(SUPPLIED DATA)

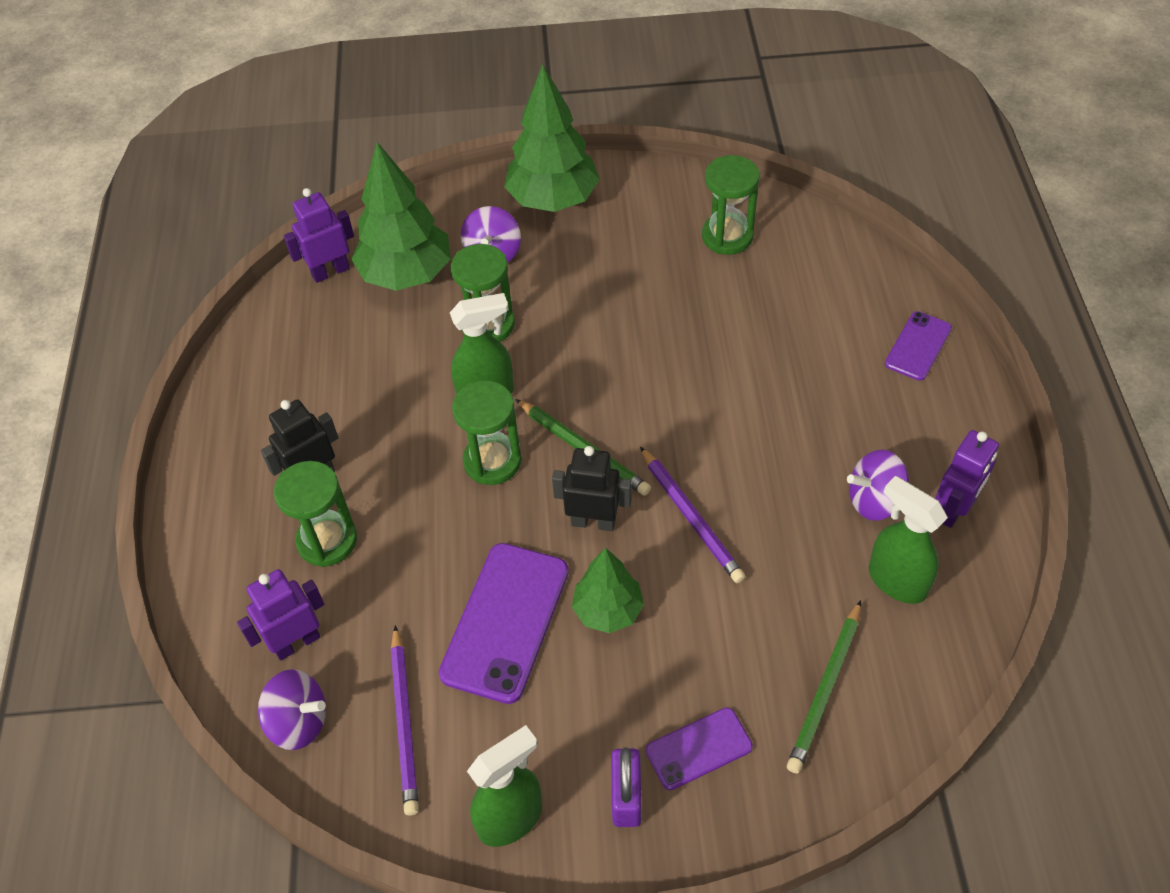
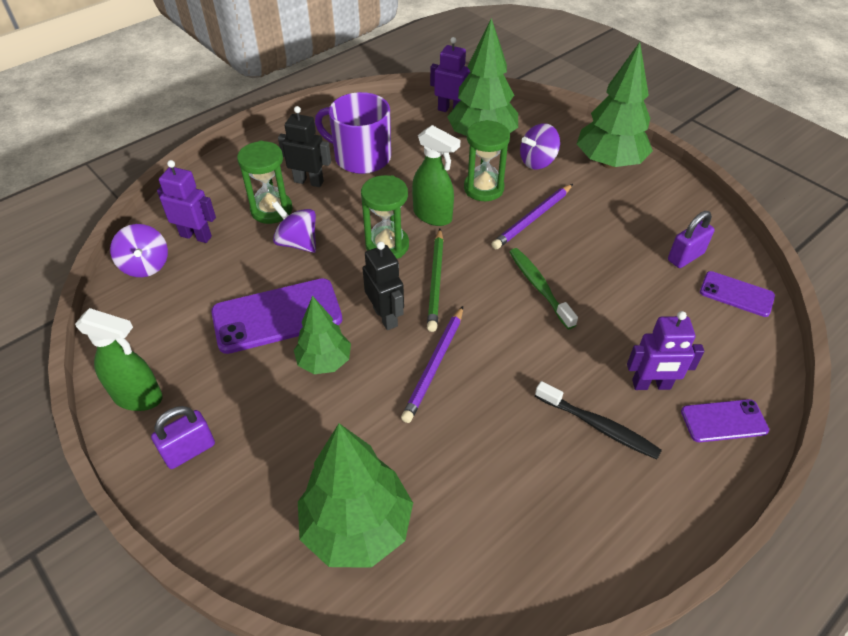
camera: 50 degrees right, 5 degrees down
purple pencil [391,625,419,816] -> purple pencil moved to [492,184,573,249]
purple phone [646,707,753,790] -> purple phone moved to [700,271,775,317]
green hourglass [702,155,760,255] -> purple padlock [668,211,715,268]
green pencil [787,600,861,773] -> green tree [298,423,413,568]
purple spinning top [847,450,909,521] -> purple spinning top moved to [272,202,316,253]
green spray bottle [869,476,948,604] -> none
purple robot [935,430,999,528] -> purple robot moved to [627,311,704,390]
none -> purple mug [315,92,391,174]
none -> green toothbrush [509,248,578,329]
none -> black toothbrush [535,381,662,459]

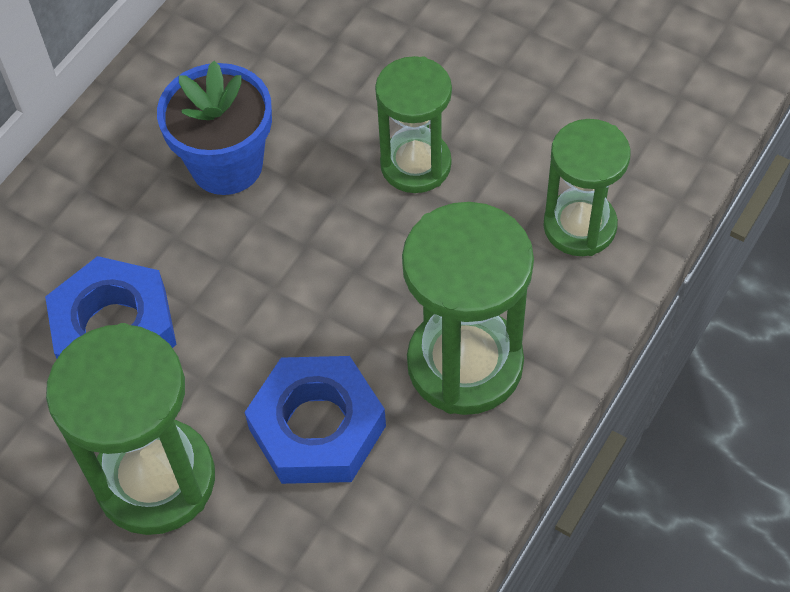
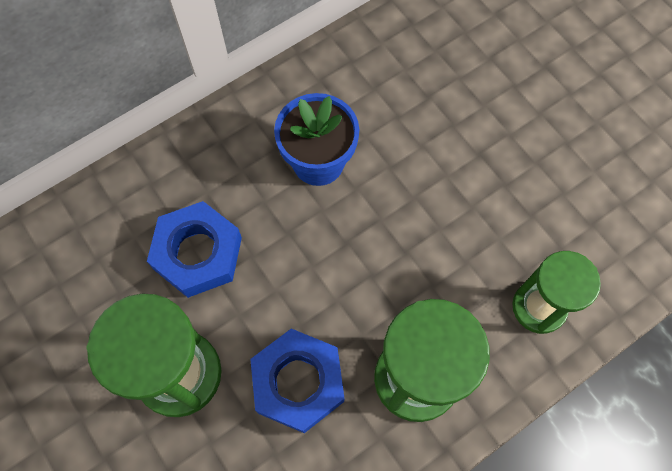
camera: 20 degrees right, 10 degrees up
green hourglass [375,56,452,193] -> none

(End SUPPLIED DATA)

TASK TO COMPLETE: Write out, word for word, the lines running from the one containing "none -> green toothbrush [509,248,578,329]" to the end of the data above; the pictures are to be left out.

THE COMPLETED TASK:
none -> green toothbrush [509,248,578,329]
none -> black toothbrush [535,381,662,459]

camera: 20 degrees right, 10 degrees up
green hourglass [375,56,452,193] -> none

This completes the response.